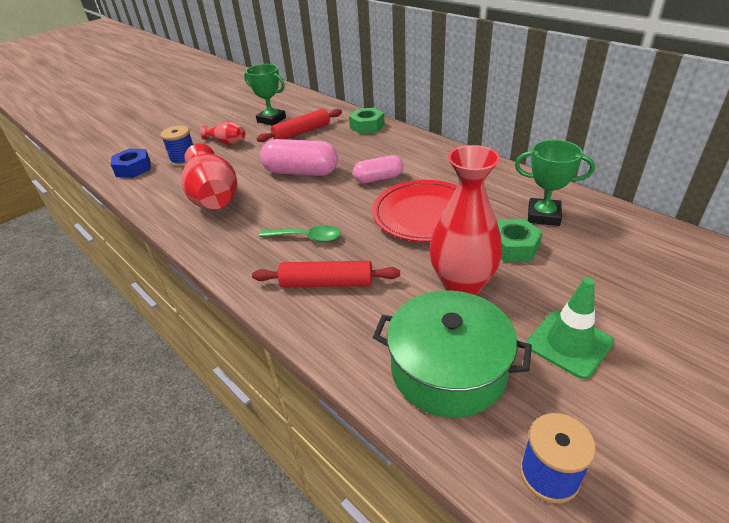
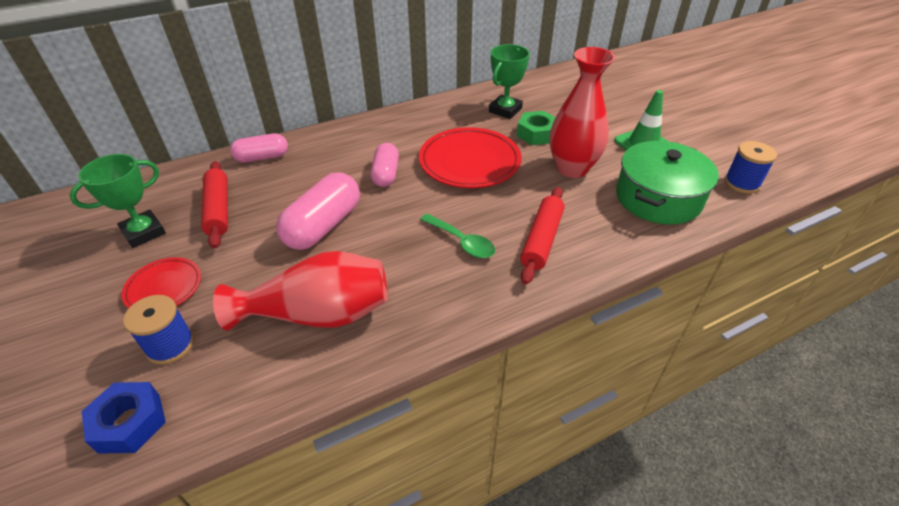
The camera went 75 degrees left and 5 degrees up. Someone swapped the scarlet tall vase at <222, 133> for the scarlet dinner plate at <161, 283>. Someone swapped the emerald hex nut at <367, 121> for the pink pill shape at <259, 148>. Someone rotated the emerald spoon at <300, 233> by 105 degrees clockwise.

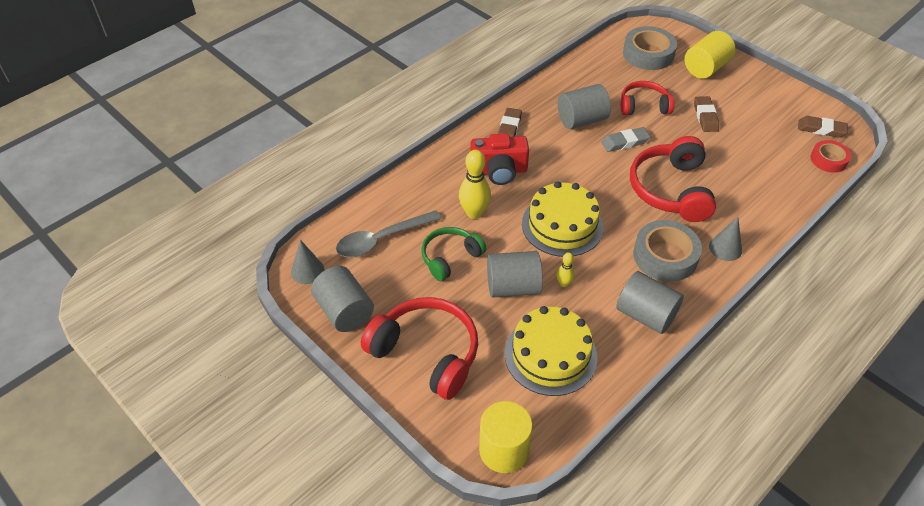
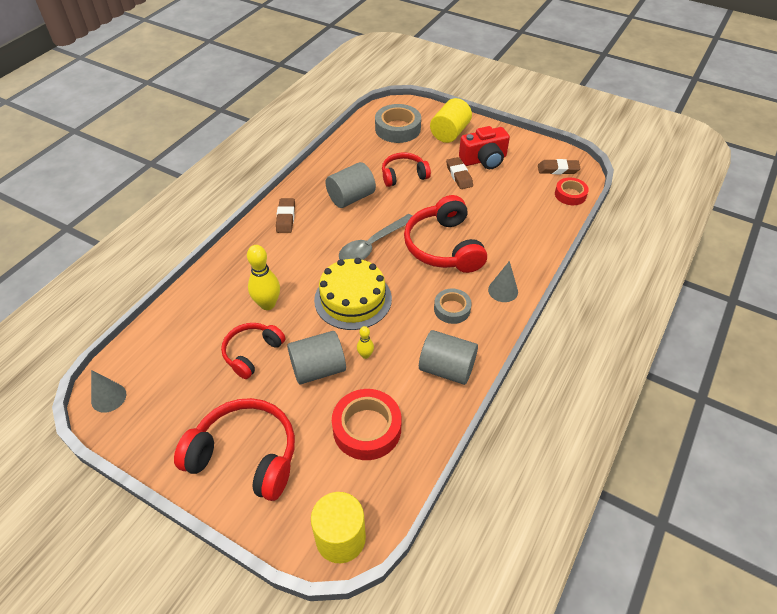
The camera went 15 degrees left and 0 degrees up. Someone took away the ash-grey cylinder at <342, 299>. Someone took away the ash-grey eraser at <625, 139>. Someone carried the ash-grey spoon from <388, 234> to <375, 237>. Someone carried the scarlet photo camera from <499, 159> to <484, 147>. Someone swapped the golden gateau at <551, 351> for the scarlet roll of tape at <367, 424>. Someone repainted the emerald headphones at <453, 254>, which became the scarlet headphones at <253, 351>. Someone scaled the ash-grey roll of tape at <667, 251> by 0.62.

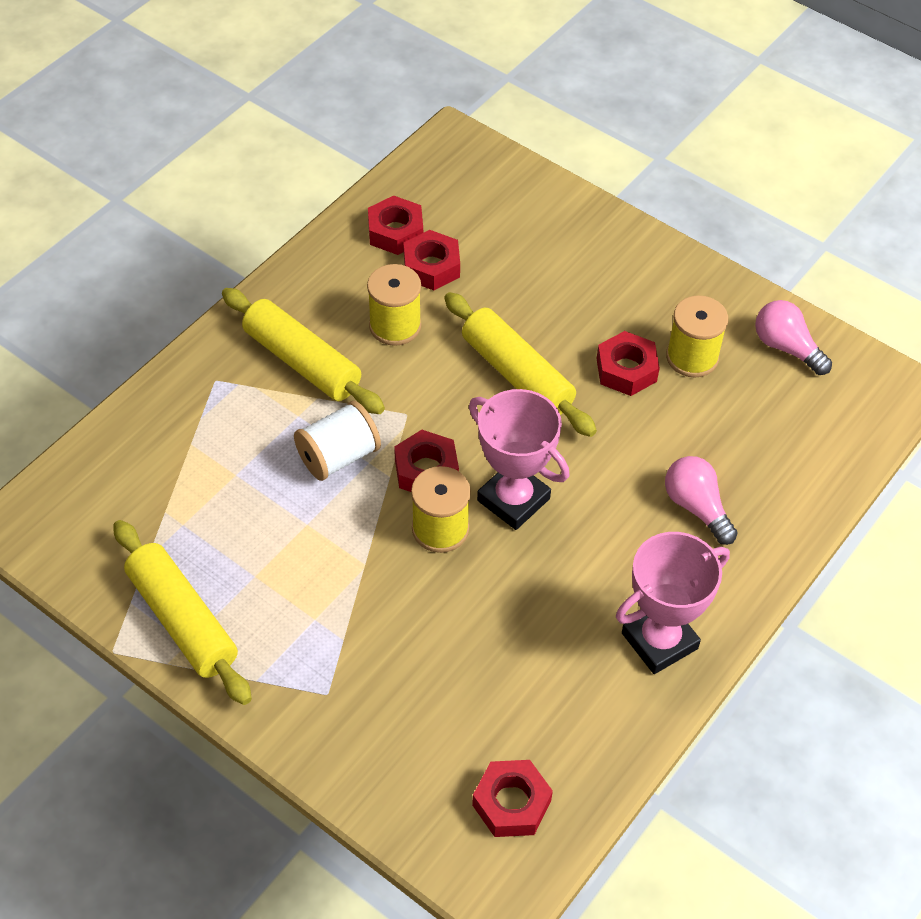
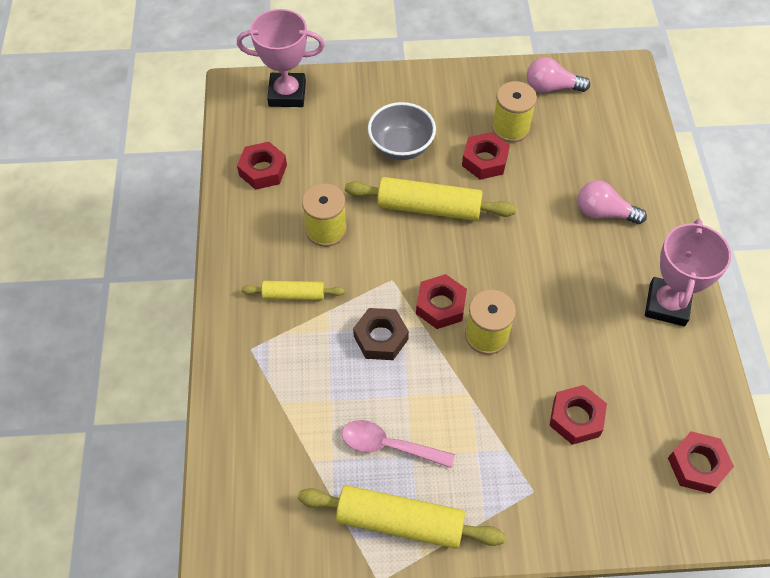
The camera went 40 degrees left and 5 degrees up. Someone put down the pink spoon at <398, 444>. Someone put down the ash-grey deep dish at <402, 131>. Someone carried the scarlet hex nut from <432, 260> to <578, 415>. Someone carried the pink award cup from <519, 459> to <281, 58>. Someone swapped the pure white bobbin at <337, 441> for the dark brown hex nut at <381, 334>. Someone scaled the golden pastry roller at <303, 351> by 0.57.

How to complete this task:
Scan the listing above and identify each line holding the string "pink"; copy every such line.

Exercise solution:
The camera went 75 degrees left and 5 degrees up. Someone swapped the scarlet tall vase at <222, 133> for the scarlet dinner plate at <161, 283>. Someone swapped the emerald hex nut at <367, 121> for the pink pill shape at <259, 148>. Someone rotated the emerald spoon at <300, 233> by 105 degrees clockwise.
The camera went 40 degrees left and 5 degrees up. Someone put down the pink spoon at <398, 444>. Someone put down the ash-grey deep dish at <402, 131>. Someone carried the scarlet hex nut from <432, 260> to <578, 415>. Someone carried the pink award cup from <519, 459> to <281, 58>. Someone swapped the pure white bobbin at <337, 441> for the dark brown hex nut at <381, 334>. Someone scaled the golden pastry roller at <303, 351> by 0.57.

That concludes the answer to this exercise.